■ Exercise requirements: Please show every line in the entries below that includes the word "spinning".

■ Task material:
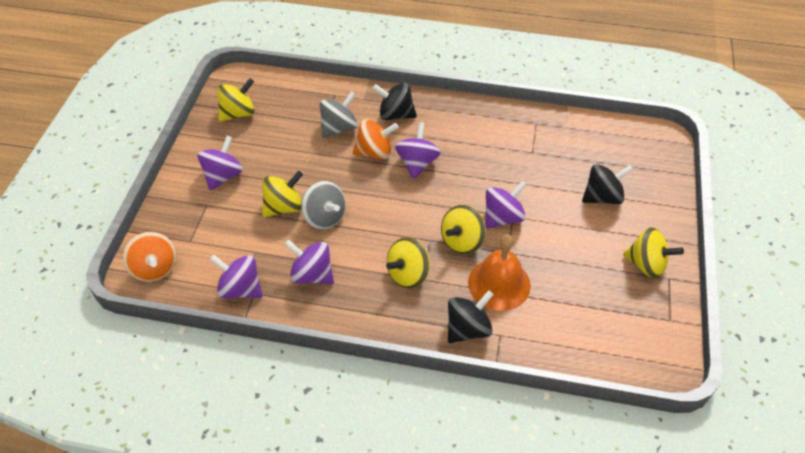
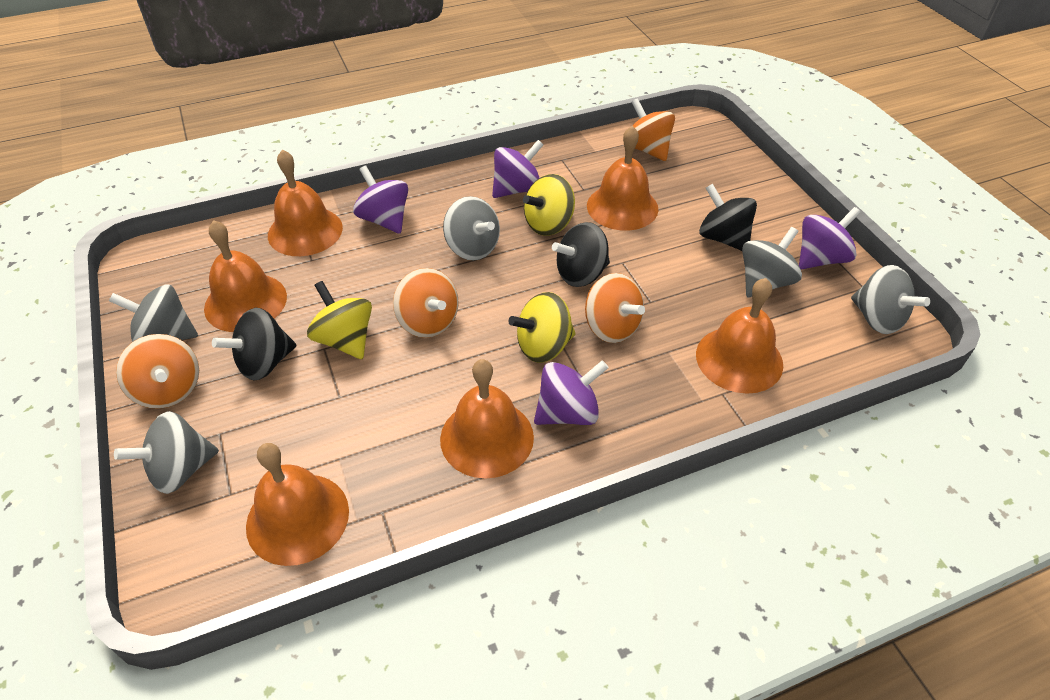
grey spinning top: 2 -> 5
orange bell: 1 -> 6
orange spinning top: 2 -> 4
purple spinning top: 5 -> 4
yellow spinning top: 5 -> 3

■ Solution for this exercise:
grey spinning top: 2 -> 5
orange spinning top: 2 -> 4
purple spinning top: 5 -> 4
yellow spinning top: 5 -> 3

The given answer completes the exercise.